(RECORDS SHOWN):
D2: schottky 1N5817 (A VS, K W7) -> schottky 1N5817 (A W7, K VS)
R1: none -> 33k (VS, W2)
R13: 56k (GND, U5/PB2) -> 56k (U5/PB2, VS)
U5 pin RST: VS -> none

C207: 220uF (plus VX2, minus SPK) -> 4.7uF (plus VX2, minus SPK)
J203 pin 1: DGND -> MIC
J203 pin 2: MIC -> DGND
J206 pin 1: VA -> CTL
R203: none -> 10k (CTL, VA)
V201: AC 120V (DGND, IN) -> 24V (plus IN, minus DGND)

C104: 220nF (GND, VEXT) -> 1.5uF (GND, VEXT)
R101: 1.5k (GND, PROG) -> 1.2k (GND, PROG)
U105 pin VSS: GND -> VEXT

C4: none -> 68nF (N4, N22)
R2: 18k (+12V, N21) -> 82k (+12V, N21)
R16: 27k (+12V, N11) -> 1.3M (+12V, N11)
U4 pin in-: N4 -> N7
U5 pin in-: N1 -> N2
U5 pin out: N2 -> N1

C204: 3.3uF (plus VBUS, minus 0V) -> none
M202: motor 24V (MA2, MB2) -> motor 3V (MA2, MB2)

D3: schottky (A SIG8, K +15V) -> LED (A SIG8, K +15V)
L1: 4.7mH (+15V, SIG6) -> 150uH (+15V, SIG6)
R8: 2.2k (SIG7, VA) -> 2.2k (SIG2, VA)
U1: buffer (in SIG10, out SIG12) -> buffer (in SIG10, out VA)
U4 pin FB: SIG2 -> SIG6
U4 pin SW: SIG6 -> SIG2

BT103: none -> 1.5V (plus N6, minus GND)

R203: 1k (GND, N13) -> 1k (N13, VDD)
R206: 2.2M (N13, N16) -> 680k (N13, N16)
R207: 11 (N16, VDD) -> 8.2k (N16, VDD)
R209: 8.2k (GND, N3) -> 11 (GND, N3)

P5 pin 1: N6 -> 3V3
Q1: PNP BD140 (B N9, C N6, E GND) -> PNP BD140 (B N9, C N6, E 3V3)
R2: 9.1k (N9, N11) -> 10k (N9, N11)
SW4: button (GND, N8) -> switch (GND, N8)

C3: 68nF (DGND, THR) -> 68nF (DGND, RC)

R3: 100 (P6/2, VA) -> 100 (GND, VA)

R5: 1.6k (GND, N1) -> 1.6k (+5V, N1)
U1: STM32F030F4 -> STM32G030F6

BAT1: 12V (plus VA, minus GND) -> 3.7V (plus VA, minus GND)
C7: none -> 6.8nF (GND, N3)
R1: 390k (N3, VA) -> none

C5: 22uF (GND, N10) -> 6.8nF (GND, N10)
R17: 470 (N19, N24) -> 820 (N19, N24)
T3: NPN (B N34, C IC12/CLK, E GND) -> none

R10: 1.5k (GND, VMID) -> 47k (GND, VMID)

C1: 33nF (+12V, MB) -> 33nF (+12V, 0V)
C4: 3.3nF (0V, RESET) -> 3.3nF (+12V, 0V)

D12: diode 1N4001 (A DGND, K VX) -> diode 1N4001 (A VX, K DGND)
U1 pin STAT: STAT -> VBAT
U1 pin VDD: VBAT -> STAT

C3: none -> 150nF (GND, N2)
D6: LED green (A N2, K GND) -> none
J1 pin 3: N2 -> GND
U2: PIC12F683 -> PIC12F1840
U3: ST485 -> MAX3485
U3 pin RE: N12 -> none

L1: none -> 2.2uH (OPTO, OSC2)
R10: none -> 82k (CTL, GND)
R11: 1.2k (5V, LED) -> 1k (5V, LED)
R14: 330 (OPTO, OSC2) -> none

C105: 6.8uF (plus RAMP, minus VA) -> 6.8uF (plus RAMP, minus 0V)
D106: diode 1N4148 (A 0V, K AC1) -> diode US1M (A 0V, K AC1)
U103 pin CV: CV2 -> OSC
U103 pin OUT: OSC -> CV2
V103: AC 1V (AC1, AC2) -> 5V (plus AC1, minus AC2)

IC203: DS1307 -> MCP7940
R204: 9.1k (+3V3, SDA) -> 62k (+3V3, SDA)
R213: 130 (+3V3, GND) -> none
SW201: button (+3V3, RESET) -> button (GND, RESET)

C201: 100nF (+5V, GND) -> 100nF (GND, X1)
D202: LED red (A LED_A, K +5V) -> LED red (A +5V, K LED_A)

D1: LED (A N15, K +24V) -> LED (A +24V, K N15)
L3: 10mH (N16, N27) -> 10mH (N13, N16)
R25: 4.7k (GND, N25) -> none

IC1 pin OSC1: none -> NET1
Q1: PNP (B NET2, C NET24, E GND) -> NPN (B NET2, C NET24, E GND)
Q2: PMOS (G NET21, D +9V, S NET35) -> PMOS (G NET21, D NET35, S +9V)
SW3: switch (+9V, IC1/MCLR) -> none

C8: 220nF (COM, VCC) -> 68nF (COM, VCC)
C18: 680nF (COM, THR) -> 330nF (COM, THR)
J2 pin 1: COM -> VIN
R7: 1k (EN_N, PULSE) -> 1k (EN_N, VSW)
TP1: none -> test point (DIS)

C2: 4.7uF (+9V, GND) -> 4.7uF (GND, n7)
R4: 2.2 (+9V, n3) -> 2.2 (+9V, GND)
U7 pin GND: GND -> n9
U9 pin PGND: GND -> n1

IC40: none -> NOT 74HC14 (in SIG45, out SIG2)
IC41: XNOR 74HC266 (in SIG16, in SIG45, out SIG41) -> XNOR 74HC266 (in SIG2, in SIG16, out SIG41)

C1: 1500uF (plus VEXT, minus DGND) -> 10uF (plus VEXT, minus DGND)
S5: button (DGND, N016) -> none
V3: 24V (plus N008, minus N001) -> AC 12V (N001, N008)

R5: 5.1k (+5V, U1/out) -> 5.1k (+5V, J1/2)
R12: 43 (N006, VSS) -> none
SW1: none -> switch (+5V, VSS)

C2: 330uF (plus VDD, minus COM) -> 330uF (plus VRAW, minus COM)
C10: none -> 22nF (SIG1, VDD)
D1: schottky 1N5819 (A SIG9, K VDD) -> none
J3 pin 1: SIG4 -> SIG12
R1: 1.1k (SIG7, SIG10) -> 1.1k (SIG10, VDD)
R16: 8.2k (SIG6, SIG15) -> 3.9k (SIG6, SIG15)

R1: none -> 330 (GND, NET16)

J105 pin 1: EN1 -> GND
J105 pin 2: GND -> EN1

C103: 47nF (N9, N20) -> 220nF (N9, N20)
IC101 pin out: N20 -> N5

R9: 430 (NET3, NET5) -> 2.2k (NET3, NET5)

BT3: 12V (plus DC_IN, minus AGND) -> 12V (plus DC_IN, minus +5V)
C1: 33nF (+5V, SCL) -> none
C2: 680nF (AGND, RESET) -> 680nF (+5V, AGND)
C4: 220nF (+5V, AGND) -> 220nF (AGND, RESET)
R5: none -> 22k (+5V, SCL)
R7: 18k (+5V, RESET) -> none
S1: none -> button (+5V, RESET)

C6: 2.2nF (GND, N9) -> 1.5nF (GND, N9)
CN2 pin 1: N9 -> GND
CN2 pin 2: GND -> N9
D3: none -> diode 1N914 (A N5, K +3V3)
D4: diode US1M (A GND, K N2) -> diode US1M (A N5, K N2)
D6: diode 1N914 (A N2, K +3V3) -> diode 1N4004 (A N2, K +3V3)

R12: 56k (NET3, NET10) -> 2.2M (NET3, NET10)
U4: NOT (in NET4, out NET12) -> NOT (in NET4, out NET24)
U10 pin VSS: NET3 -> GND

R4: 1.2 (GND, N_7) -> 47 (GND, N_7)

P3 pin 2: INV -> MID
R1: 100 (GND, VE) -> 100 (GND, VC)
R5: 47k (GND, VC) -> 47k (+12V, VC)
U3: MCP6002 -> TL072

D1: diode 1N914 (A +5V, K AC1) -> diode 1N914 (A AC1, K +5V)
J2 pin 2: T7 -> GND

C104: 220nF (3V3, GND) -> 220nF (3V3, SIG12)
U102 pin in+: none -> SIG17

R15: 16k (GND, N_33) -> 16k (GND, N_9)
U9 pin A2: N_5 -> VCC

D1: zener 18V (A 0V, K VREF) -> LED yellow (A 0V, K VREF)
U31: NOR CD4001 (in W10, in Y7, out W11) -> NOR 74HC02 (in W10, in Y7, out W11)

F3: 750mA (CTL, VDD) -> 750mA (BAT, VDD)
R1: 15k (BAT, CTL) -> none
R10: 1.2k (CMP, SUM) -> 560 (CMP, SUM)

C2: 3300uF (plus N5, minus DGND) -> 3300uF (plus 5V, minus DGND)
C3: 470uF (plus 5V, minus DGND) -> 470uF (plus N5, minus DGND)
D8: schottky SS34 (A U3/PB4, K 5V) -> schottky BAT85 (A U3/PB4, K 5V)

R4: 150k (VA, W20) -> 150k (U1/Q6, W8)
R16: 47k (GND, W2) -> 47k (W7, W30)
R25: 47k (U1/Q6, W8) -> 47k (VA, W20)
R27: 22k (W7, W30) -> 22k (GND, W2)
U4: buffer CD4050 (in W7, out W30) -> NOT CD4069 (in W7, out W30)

(WHAT YOU WILL DO): Taking the listing above as the source, transcribe only the lines starting at the line with "U9 pin PGND: GND -> n1" and going through the line with "R1: 15k (BAT, CTL) -> none", unaltered and with both ends included.

(WRITTEN ANSWER):
U9 pin PGND: GND -> n1

IC40: none -> NOT 74HC14 (in SIG45, out SIG2)
IC41: XNOR 74HC266 (in SIG16, in SIG45, out SIG41) -> XNOR 74HC266 (in SIG2, in SIG16, out SIG41)

C1: 1500uF (plus VEXT, minus DGND) -> 10uF (plus VEXT, minus DGND)
S5: button (DGND, N016) -> none
V3: 24V (plus N008, minus N001) -> AC 12V (N001, N008)

R5: 5.1k (+5V, U1/out) -> 5.1k (+5V, J1/2)
R12: 43 (N006, VSS) -> none
SW1: none -> switch (+5V, VSS)

C2: 330uF (plus VDD, minus COM) -> 330uF (plus VRAW, minus COM)
C10: none -> 22nF (SIG1, VDD)
D1: schottky 1N5819 (A SIG9, K VDD) -> none
J3 pin 1: SIG4 -> SIG12
R1: 1.1k (SIG7, SIG10) -> 1.1k (SIG10, VDD)
R16: 8.2k (SIG6, SIG15) -> 3.9k (SIG6, SIG15)

R1: none -> 330 (GND, NET16)

J105 pin 1: EN1 -> GND
J105 pin 2: GND -> EN1

C103: 47nF (N9, N20) -> 220nF (N9, N20)
IC101 pin out: N20 -> N5

R9: 430 (NET3, NET5) -> 2.2k (NET3, NET5)

BT3: 12V (plus DC_IN, minus AGND) -> 12V (plus DC_IN, minus +5V)
C1: 33nF (+5V, SCL) -> none
C2: 680nF (AGND, RESET) -> 680nF (+5V, AGND)
C4: 220nF (+5V, AGND) -> 220nF (AGND, RESET)
R5: none -> 22k (+5V, SCL)
R7: 18k (+5V, RESET) -> none
S1: none -> button (+5V, RESET)

C6: 2.2nF (GND, N9) -> 1.5nF (GND, N9)
CN2 pin 1: N9 -> GND
CN2 pin 2: GND -> N9
D3: none -> diode 1N914 (A N5, K +3V3)
D4: diode US1M (A GND, K N2) -> diode US1M (A N5, K N2)
D6: diode 1N914 (A N2, K +3V3) -> diode 1N4004 (A N2, K +3V3)

R12: 56k (NET3, NET10) -> 2.2M (NET3, NET10)
U4: NOT (in NET4, out NET12) -> NOT (in NET4, out NET24)
U10 pin VSS: NET3 -> GND

R4: 1.2 (GND, N_7) -> 47 (GND, N_7)

P3 pin 2: INV -> MID
R1: 100 (GND, VE) -> 100 (GND, VC)
R5: 47k (GND, VC) -> 47k (+12V, VC)
U3: MCP6002 -> TL072

D1: diode 1N914 (A +5V, K AC1) -> diode 1N914 (A AC1, K +5V)
J2 pin 2: T7 -> GND

C104: 220nF (3V3, GND) -> 220nF (3V3, SIG12)
U102 pin in+: none -> SIG17

R15: 16k (GND, N_33) -> 16k (GND, N_9)
U9 pin A2: N_5 -> VCC

D1: zener 18V (A 0V, K VREF) -> LED yellow (A 0V, K VREF)
U31: NOR CD4001 (in W10, in Y7, out W11) -> NOR 74HC02 (in W10, in Y7, out W11)

F3: 750mA (CTL, VDD) -> 750mA (BAT, VDD)
R1: 15k (BAT, CTL) -> none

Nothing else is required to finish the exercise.